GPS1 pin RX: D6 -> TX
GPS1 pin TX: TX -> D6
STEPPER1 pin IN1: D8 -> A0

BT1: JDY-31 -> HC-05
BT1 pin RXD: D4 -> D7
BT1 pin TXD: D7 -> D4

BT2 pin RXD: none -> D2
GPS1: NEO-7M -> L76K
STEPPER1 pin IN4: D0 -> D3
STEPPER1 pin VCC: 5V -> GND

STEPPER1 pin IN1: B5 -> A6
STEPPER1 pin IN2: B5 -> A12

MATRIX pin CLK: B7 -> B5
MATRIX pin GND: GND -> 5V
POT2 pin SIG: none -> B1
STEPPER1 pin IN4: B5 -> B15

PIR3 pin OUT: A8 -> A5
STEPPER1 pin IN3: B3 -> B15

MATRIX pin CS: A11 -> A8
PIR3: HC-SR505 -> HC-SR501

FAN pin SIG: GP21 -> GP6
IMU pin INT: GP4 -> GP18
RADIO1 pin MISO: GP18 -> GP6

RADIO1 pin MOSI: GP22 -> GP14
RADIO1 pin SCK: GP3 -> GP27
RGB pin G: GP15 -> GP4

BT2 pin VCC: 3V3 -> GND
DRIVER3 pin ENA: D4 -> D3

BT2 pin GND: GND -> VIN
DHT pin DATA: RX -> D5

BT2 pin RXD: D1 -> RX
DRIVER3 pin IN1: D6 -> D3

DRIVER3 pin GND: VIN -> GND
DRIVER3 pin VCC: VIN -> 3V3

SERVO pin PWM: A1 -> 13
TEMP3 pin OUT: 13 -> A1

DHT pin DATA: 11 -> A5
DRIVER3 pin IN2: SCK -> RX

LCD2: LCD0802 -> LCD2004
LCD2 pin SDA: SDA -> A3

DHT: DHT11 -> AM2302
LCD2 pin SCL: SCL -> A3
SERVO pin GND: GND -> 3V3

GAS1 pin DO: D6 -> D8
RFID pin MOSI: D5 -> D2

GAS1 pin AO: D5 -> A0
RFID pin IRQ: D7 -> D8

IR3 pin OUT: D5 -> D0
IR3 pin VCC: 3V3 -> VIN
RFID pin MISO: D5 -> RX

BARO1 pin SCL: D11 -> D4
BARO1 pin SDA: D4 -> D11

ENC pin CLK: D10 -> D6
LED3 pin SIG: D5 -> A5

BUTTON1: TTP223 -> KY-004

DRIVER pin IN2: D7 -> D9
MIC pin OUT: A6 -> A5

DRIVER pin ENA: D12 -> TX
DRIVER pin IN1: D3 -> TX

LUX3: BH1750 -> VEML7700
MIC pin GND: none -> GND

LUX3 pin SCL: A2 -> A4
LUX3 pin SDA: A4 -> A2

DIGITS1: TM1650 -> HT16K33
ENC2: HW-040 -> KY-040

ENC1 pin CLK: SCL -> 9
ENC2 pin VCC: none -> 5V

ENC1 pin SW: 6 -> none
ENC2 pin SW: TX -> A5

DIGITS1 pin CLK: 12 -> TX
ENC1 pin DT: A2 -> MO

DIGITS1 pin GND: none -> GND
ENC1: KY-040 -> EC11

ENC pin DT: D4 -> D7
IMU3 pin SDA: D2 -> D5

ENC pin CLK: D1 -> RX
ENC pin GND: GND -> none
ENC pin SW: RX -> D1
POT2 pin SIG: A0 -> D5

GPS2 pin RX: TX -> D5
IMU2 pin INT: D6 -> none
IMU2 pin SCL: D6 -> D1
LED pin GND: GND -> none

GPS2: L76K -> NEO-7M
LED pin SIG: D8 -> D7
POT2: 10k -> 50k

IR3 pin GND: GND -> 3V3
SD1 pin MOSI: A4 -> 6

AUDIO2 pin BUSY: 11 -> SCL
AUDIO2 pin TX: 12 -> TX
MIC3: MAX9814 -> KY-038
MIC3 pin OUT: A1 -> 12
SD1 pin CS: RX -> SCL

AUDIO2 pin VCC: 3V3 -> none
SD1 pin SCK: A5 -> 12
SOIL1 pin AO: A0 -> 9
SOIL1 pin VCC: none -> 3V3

WHAT NEEDS TO BE DONE: Only a number is expected here: the count of lines with the string "SERVO" in the material above.

YOUR RESPONSE: 2